**YOUR ASSIGNMENT**
Return only the line containing "LDR1: GL5539 (GND, LINE)" and each line after it, exactly as written, through the end of the records.
[RECORDED INFORMATION — start]
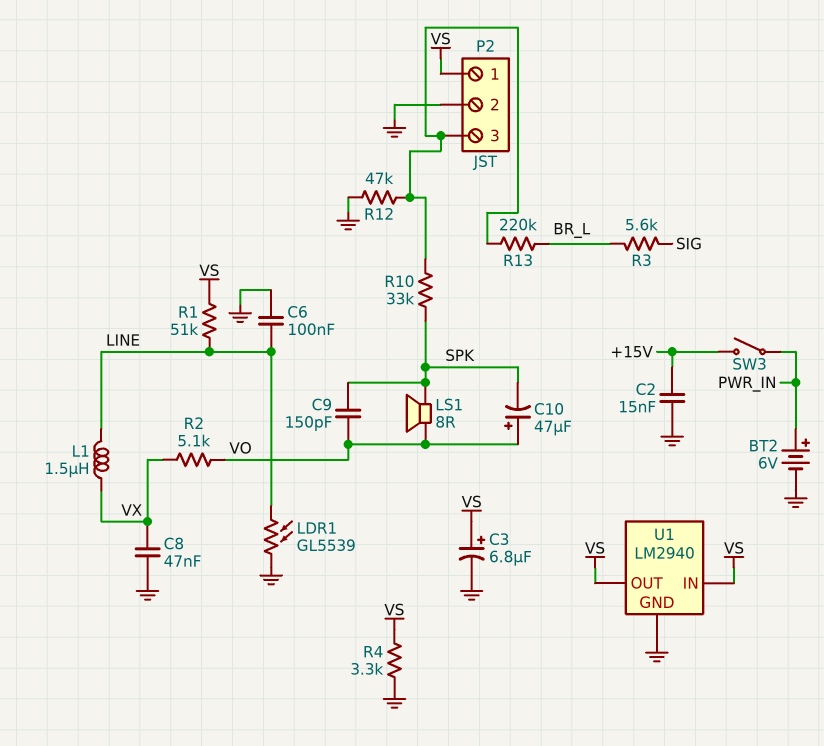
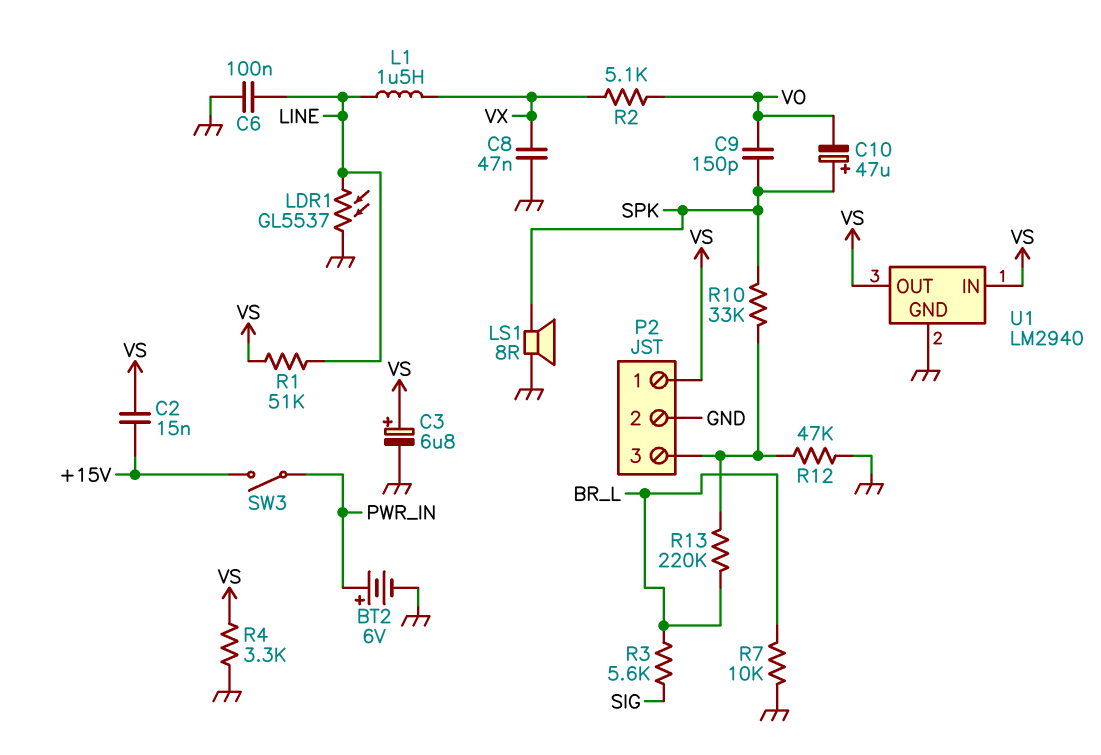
C2: 15nF (+15V, GND) -> 15nF (+15V, VS)
C10: 47uF (plus VO, minus SPK) -> 47uF (plus SPK, minus VO)
LDR1: GL5539 (GND, LINE) -> GL5537 (GND, LINE)
LS1: speaker 8R (SPK, VO) -> speaker 8R (GND, SPK)
R7: none -> 10k (BR_L, GND)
[RECORDED INFORMATION — finish]
**SOLUTION TO THIS TASK**
LDR1: GL5539 (GND, LINE) -> GL5537 (GND, LINE)
LS1: speaker 8R (SPK, VO) -> speaker 8R (GND, SPK)
R7: none -> 10k (BR_L, GND)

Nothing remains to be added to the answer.